━━━━━ SUPPLIED MATERIAL ━━━━━

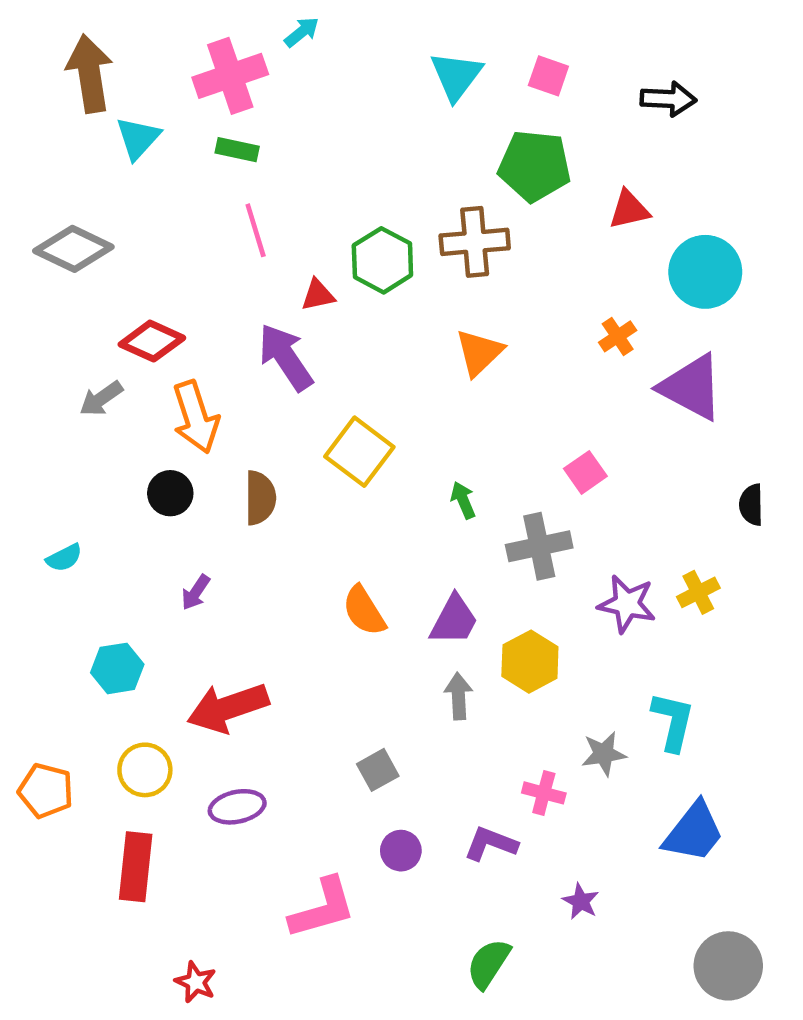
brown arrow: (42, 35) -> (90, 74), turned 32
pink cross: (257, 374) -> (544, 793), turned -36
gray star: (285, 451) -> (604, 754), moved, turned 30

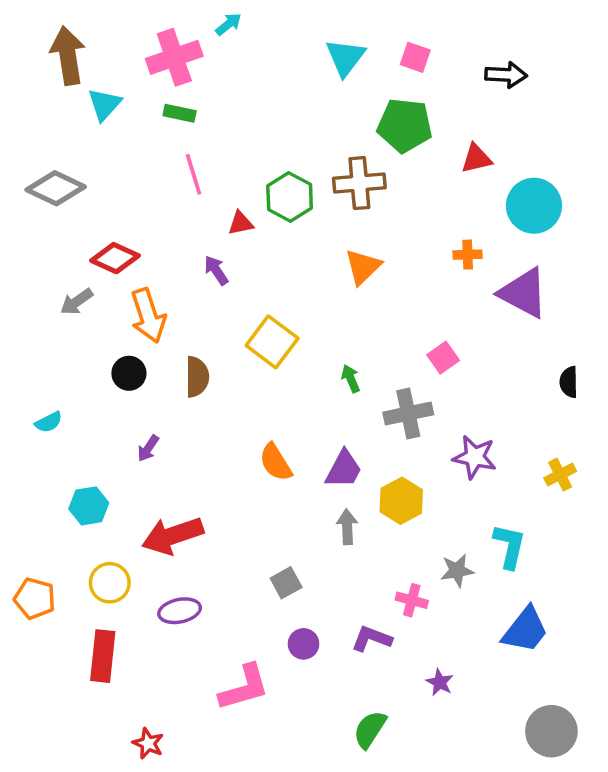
orange cross: (618, 336) -> (468, 255), turned 32
purple arrow: (286, 357) -> (216, 270), size x0.6
yellow cross: (698, 592) -> (560, 475), moved

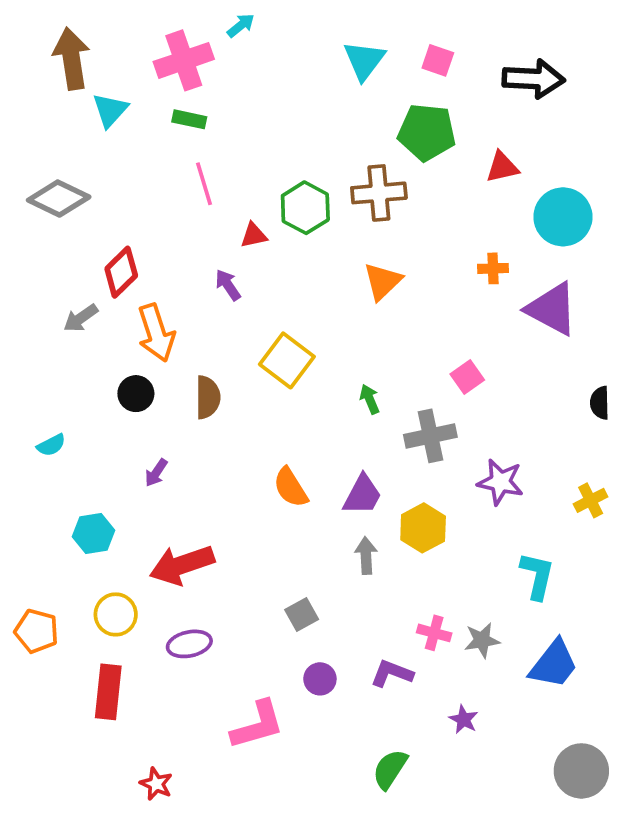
black arrow: (506, 75) -> (534, 79), size x1.4
red diamond: (115, 258) -> (121, 272), turned -69
gray star: (457, 571) -> (482, 640), moved

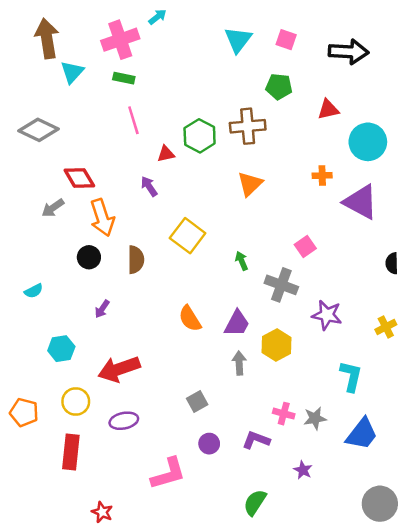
green pentagon: (427, 132) -> (279, 87), size x0.7
red diamond: (121, 272) -> (79, 178), turned -76
gray cross: (430, 436) -> (281, 285), turned 32

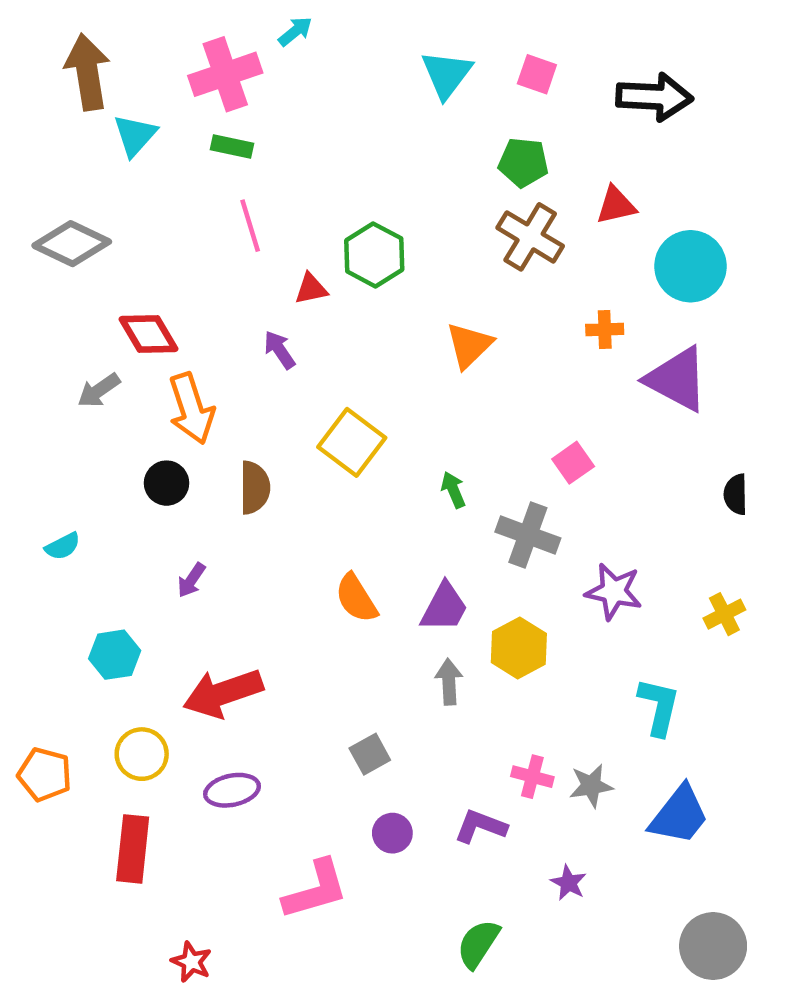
brown cross: (248, 126) -> (530, 237), moved, turned 36

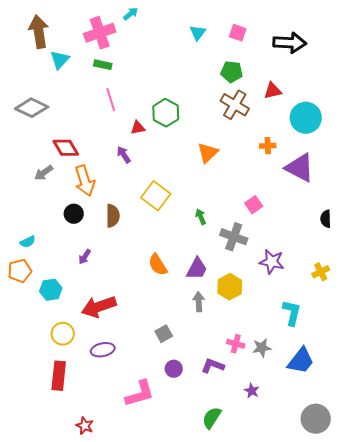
cyan triangle: (447, 74) -> (198, 33), size x0.7
orange pentagon: (45, 774) -> (20, 271), moved, turned -30

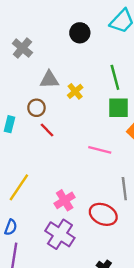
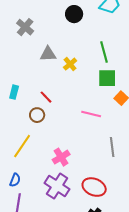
brown circle: (36, 108) -> (37, 115), moved
red ellipse: (103, 214) -> (94, 187), moved

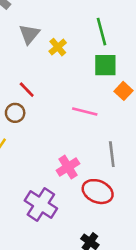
gray triangle: (48, 54) -> (29, 34), turned -48
pink cross: (61, 157) -> (68, 167), moved
red ellipse: (94, 187) -> (98, 192), moved

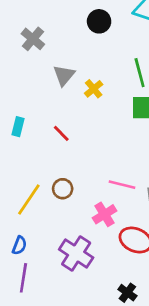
pink line: (85, 112) -> (122, 185), moved
brown circle: (15, 113) -> (63, 189), moved

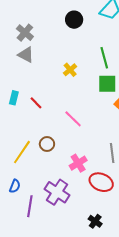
gray triangle: (64, 75) -> (26, 55), moved, turned -42
red line: (61, 133) -> (36, 103), moved
pink line: (122, 185) -> (73, 119), moved, turned 30
purple line: (23, 278) -> (30, 206), moved

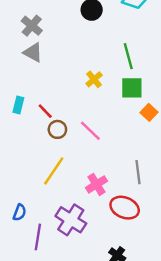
yellow cross: (70, 70) -> (94, 79), moved
brown circle: (47, 144) -> (57, 129), moved
yellow line: (22, 152) -> (54, 171), moved

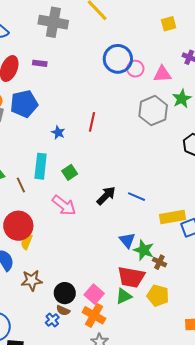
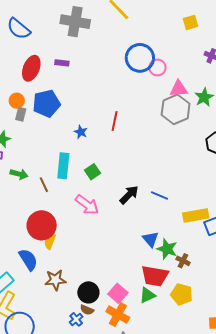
pink triangle: (162, 74) -> (179, 89), moved

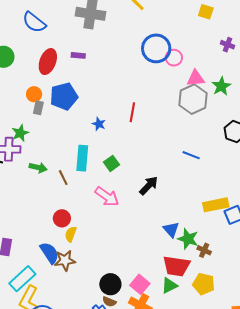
yellow square: (190, 22) -> (206, 12), turned 35
blue line: (159, 195) -> (191, 155), moved
red circle: (42, 225) -> (62, 218), size x0.6
brown star: (55, 280) -> (65, 260), moved

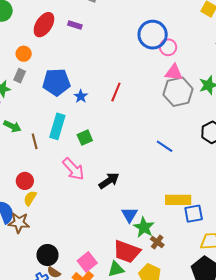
pink triangle: (196, 78) -> (174, 73), moved
blue pentagon: (64, 96) -> (56, 82), moved
gray rectangle: (38, 108) -> (20, 76), moved
black arrow: (149, 186) -> (109, 181), moved
black circle: (110, 284) -> (48, 255), moved

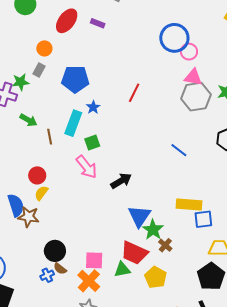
blue star: (81, 96) -> (93, 107), moved
green square: (85, 138) -> (92, 142), moved
blue triangle: (129, 215) -> (139, 216), size x1.4
pink square: (87, 262) -> (94, 260), turned 36

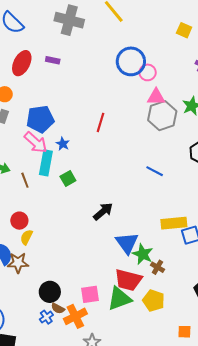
pink arrow: (86, 167) -> (36, 142), moved
green triangle: (122, 270) -> (119, 299), size x1.5
orange cross: (89, 281) -> (75, 316), moved, turned 30

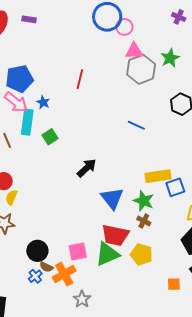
green star: (143, 254) -> (144, 201), moved

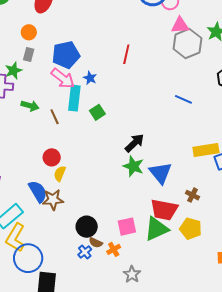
green star: (144, 201) -> (133, 166), moved
orange cross: (64, 274) -> (114, 249), size x0.6

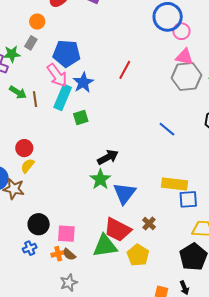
blue star: (90, 78) -> (83, 82), size x1.5
brown line: (55, 117) -> (35, 99), moved
pink square: (127, 227) -> (66, 234), moved
brown semicircle: (96, 243) -> (69, 254), moved

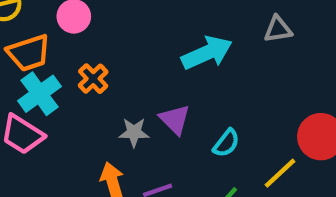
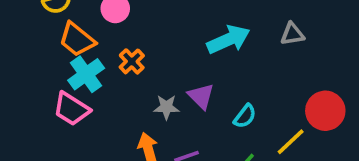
gray triangle: (278, 29) -> (292, 34), moved
orange trapezoid: (29, 53) -> (77, 40), turned 57

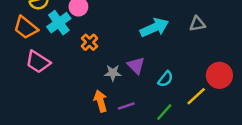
orange trapezoid: (77, 40) -> (26, 28), moved
cyan cross: (86, 74) -> (59, 23), moved
pink trapezoid: (71, 109) -> (38, 62), moved

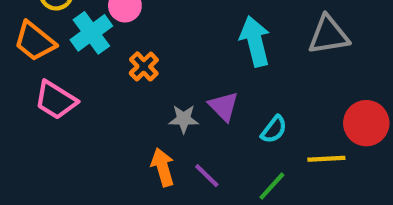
gray triangle: (197, 24) -> (329, 35), size x1.5
cyan arrow: (154, 28) -> (255, 41), turned -80
yellow line: (196, 96) -> (326, 159), turned 40
purple line: (126, 106) -> (207, 176), turned 63

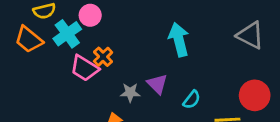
gray triangle: (329, 35) -> (250, 35), moved, turned 36
pink trapezoid: (56, 100) -> (84, 68), moved

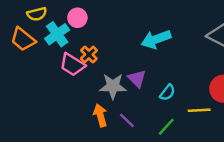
cyan arrow: (179, 40) -> (156, 39), turned -96
gray star: (130, 93) -> (113, 86), size x1.5

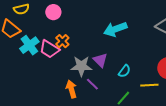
cyan cross: (57, 34) -> (29, 45), moved
purple line: (127, 120) -> (92, 84), moved

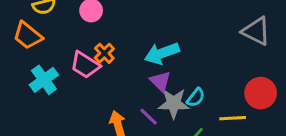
cyan arrow: (115, 29) -> (162, 53), moved
cyan cross: (29, 45) -> (44, 80), moved
gray star: (81, 66) -> (174, 103), moved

━━━━━

(PROBLEM STATEMENT): Copy down every line of the material above that includes the string "black".

(RESPONSE):
black arrow: (506, 75) -> (534, 79), size x1.4
black arrow: (149, 186) -> (109, 181), moved
black circle: (110, 284) -> (48, 255), moved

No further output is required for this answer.